- _TASK REQUIREMENTS_
Copy word for word the part of the rows below that starts with the line containing "high [270, 297]" and runs through the last of the rows.

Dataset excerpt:
----
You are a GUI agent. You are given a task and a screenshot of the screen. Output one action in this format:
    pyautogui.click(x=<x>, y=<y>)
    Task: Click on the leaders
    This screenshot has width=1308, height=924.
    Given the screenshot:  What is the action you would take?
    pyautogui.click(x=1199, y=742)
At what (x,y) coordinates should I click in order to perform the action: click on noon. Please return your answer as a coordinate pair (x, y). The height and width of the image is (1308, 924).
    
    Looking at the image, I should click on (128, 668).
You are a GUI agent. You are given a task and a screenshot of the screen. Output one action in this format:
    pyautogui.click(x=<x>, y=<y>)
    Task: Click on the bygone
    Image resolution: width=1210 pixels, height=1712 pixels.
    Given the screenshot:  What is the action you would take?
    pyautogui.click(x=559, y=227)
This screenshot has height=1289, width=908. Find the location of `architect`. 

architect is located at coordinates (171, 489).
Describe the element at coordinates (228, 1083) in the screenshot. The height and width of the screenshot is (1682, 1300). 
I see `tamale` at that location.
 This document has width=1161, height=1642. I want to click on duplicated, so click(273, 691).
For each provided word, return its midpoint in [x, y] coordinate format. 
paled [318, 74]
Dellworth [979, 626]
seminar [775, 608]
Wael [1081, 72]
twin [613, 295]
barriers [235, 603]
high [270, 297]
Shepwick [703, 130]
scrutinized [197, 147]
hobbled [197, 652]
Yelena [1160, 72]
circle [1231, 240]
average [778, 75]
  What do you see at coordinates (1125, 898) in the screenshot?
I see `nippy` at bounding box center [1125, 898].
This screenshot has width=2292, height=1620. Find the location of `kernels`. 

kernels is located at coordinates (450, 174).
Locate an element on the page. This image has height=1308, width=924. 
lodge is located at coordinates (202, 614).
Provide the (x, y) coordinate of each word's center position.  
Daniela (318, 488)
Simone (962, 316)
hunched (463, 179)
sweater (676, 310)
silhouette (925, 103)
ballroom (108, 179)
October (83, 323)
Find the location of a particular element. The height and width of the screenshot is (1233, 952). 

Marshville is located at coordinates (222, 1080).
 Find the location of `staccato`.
----
- _WRITTEN ANSWER_
high [270, 297]
Shepwick [703, 130]
scrutinized [197, 147]
hobbled [197, 652]
Yelena [1160, 72]
circle [1231, 240]
average [778, 75]
  What do you see at coordinates (1125, 898) in the screenshot?
I see `nippy` at bounding box center [1125, 898].
This screenshot has width=2292, height=1620. Find the location of `kernels`. 

kernels is located at coordinates (450, 174).
Locate an element on the page. This image has height=1308, width=924. 
lodge is located at coordinates (202, 614).
Provide the (x, y) coordinate of each word's center position.  
Daniela (318, 488)
Simone (962, 316)
hunched (463, 179)
sweater (676, 310)
silhouette (925, 103)
ballroom (108, 179)
October (83, 323)
Find the location of a particular element. The height and width of the screenshot is (1233, 952). 

Marshville is located at coordinates (222, 1080).
 Find the location of `staccato`.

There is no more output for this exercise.